**Detected change data:**
# # # #
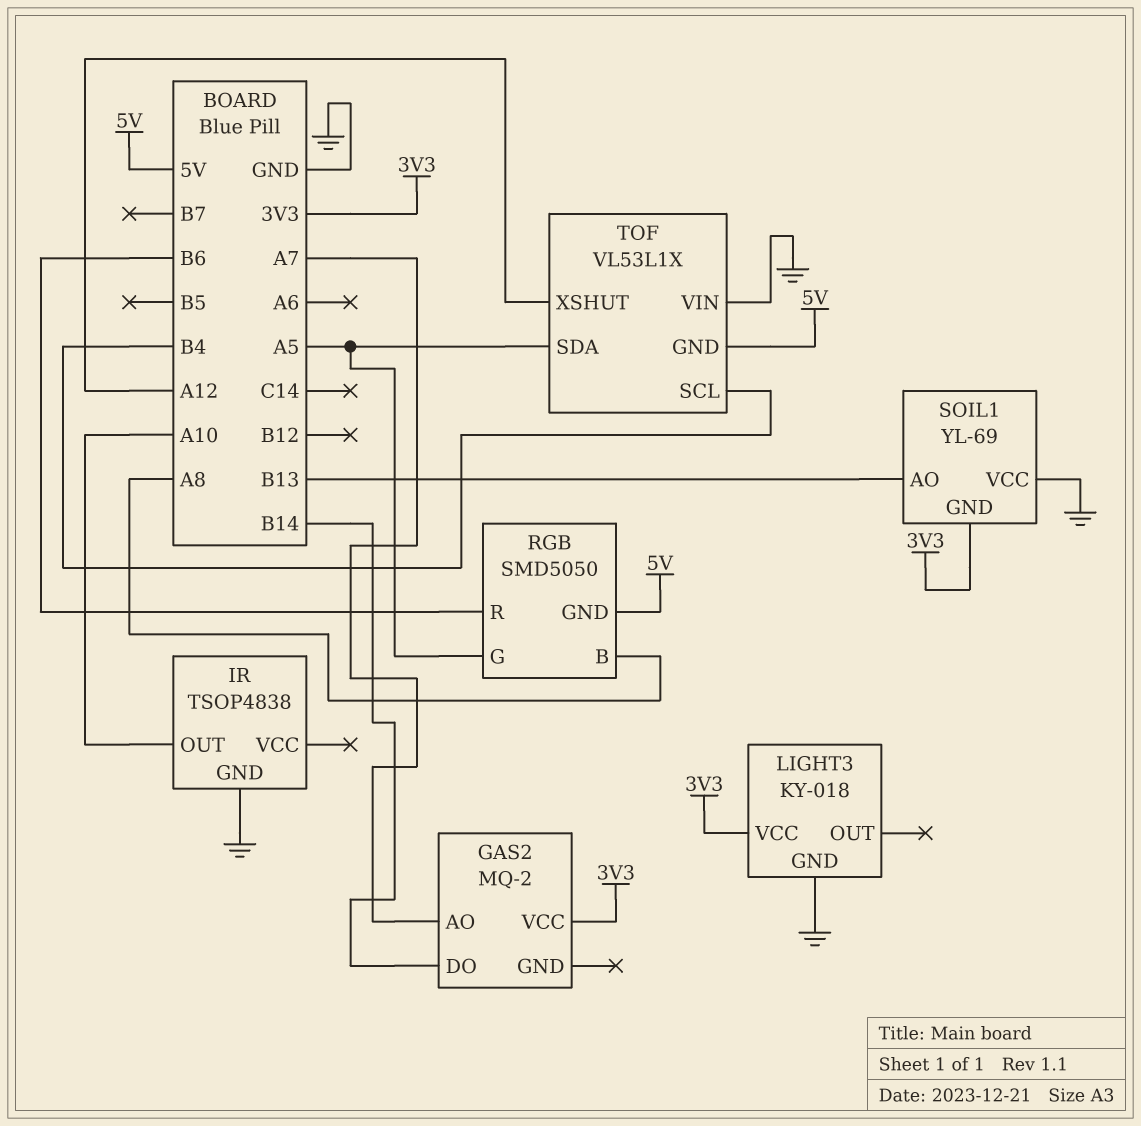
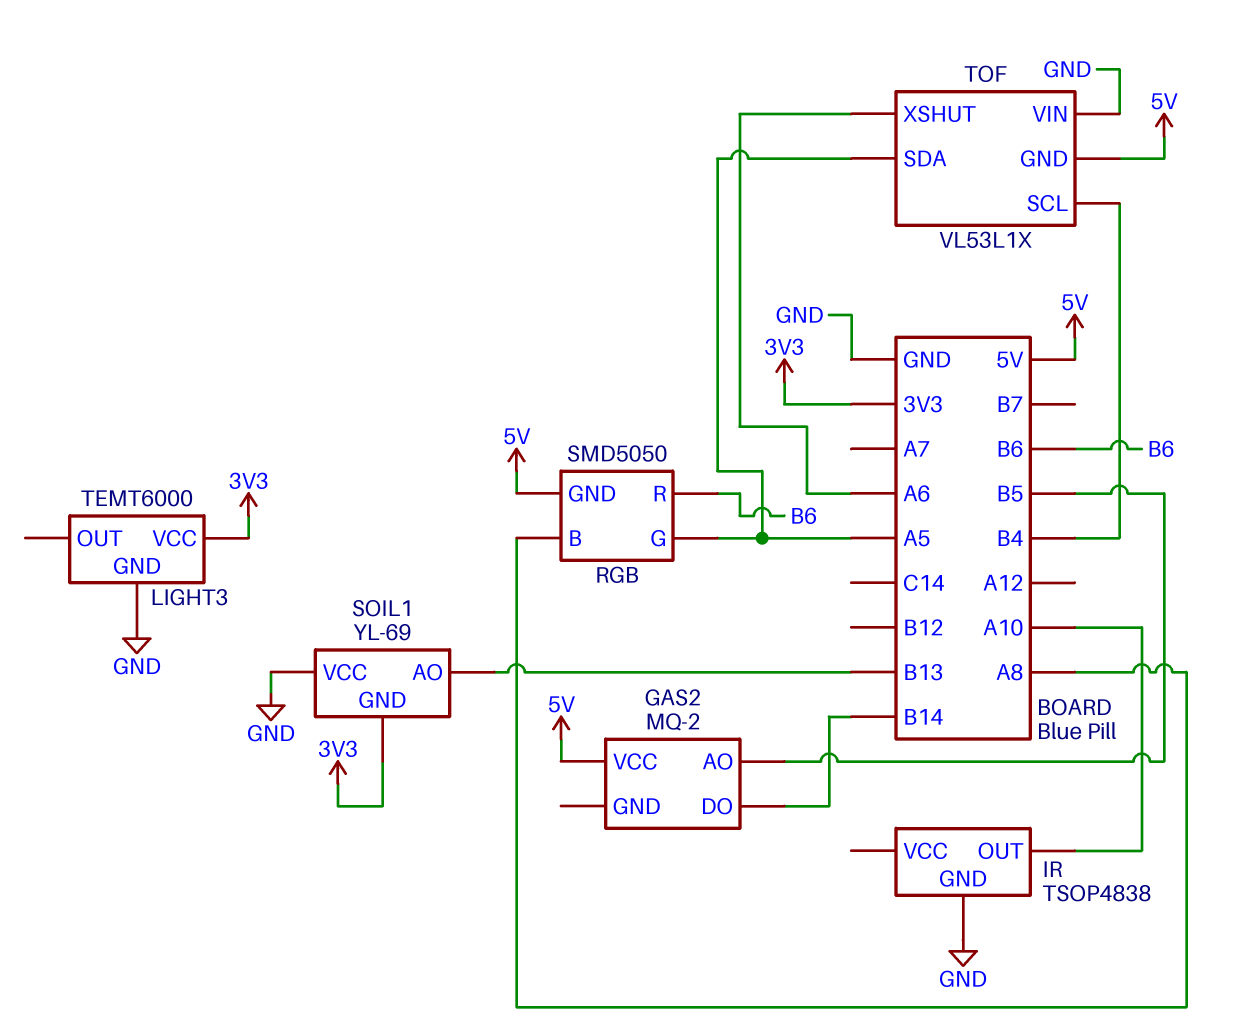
GAS2 pin AO: A7 -> B5
GAS2 pin VCC: 3V3 -> 5V
LIGHT3: KY-018 -> TEMT6000
TOF pin XSHUT: A12 -> A6

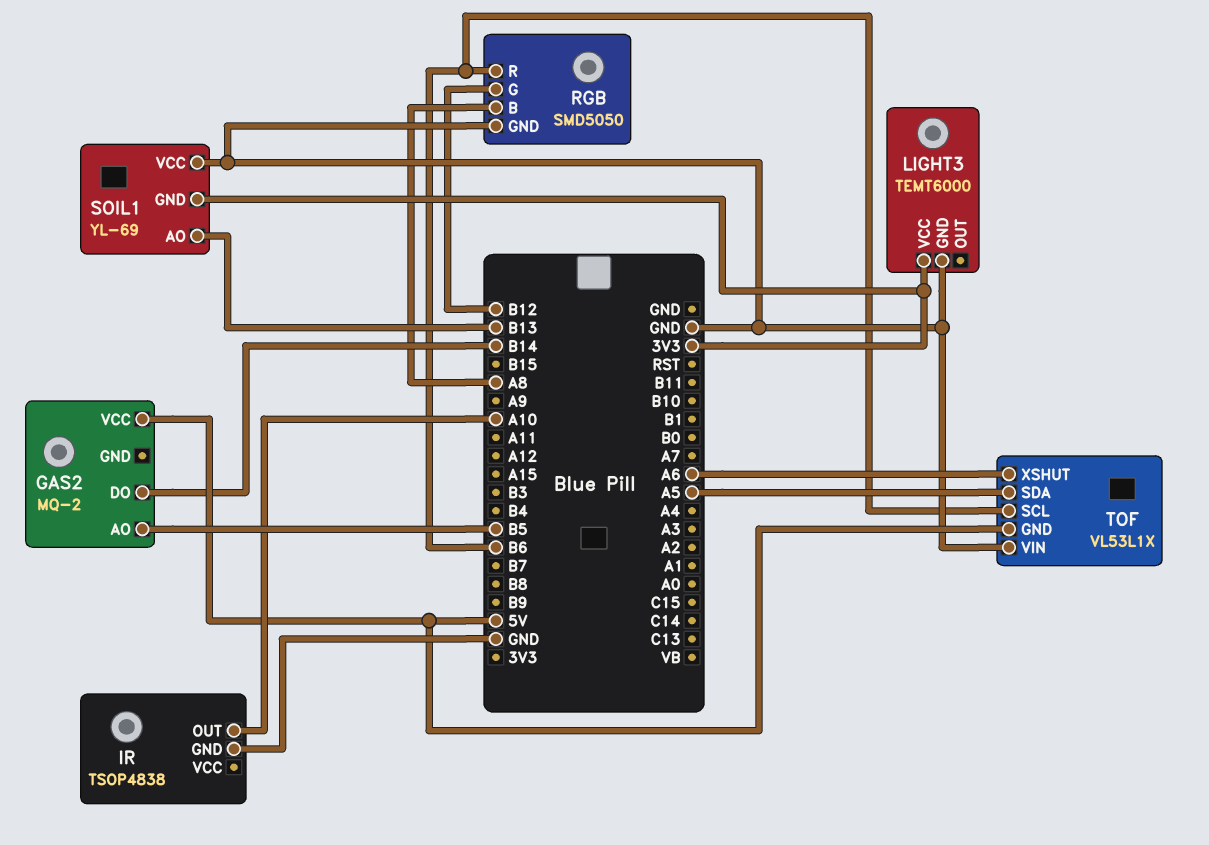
RGB pin G: A5 -> B12
RGB pin GND: 5V -> GND
TOF pin SCL: B4 -> B6

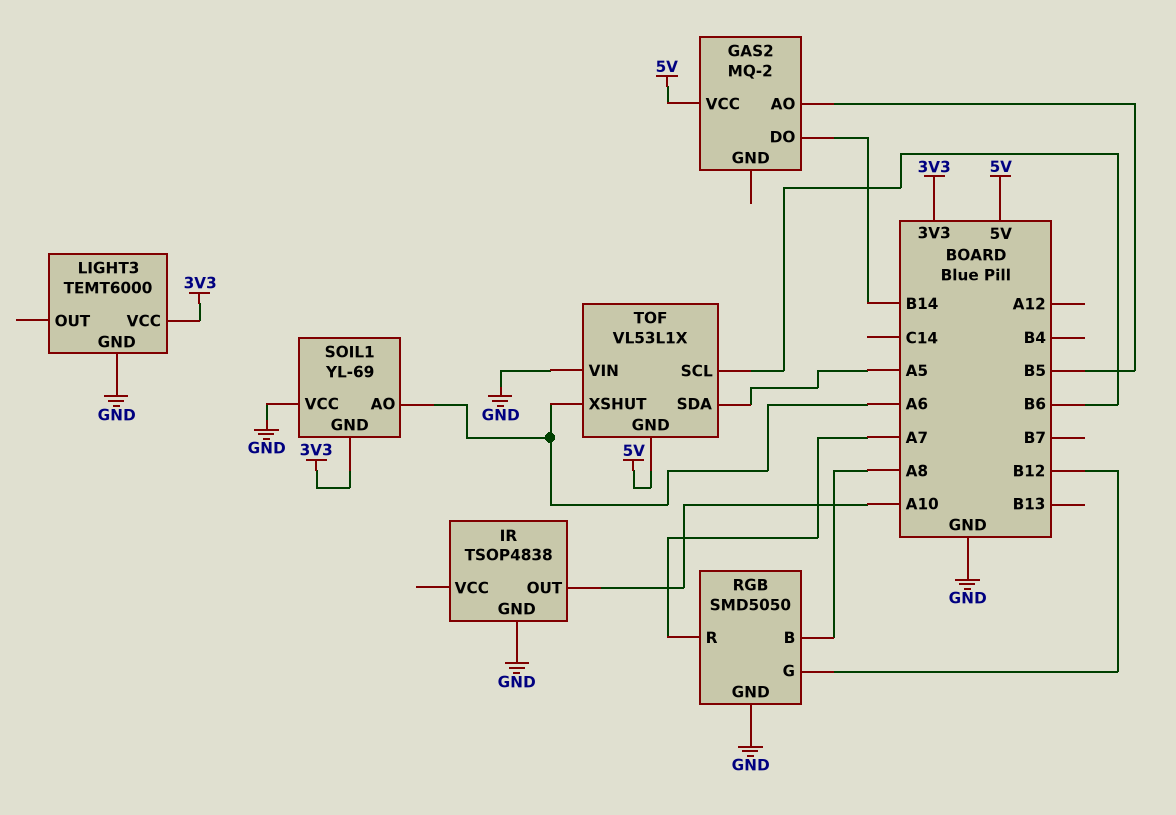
RGB pin R: B6 -> A7
SOIL1 pin AO: B13 -> A6

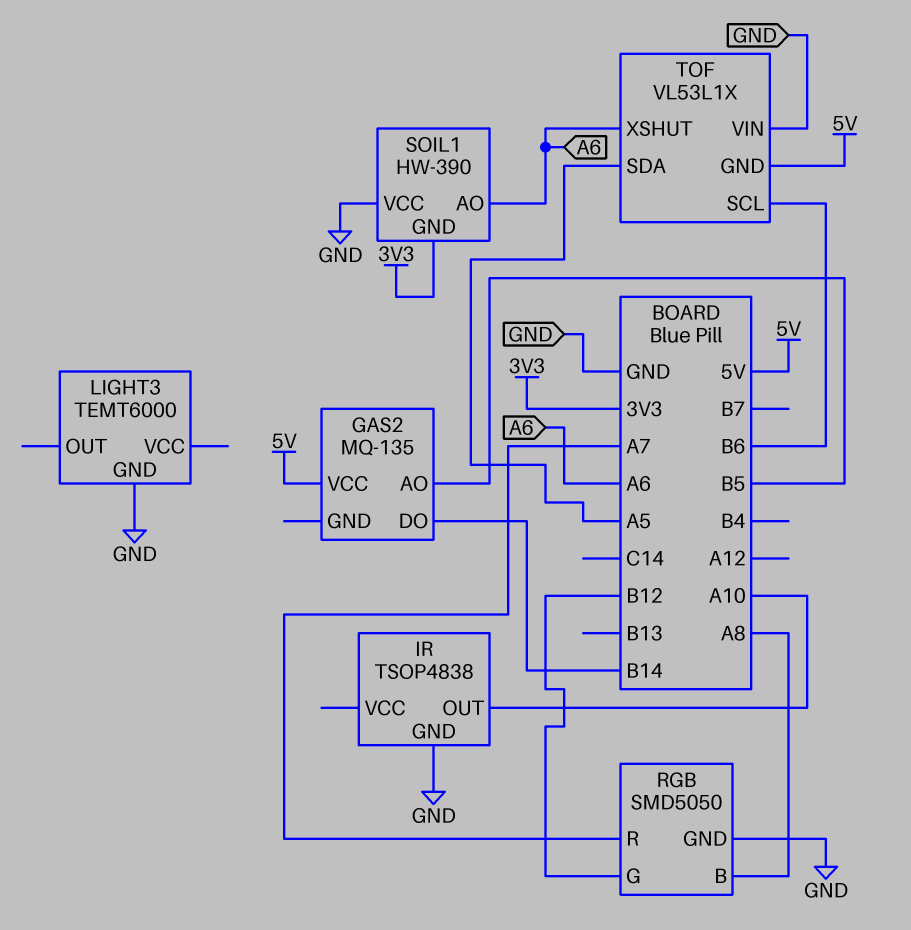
GAS2: MQ-2 -> MQ-135
LIGHT3 pin VCC: 3V3 -> none
SOIL1: YL-69 -> HW-390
# # # #
**What the task requires:** For this exercise, print all of the entries exactly as they appear, but without pictures.

**Response area:**
GAS2 pin AO: A7 -> B5
GAS2 pin VCC: 3V3 -> 5V
LIGHT3: KY-018 -> TEMT6000
TOF pin XSHUT: A12 -> A6

RGB pin G: A5 -> B12
RGB pin GND: 5V -> GND
TOF pin SCL: B4 -> B6

RGB pin R: B6 -> A7
SOIL1 pin AO: B13 -> A6

GAS2: MQ-2 -> MQ-135
LIGHT3 pin VCC: 3V3 -> none
SOIL1: YL-69 -> HW-390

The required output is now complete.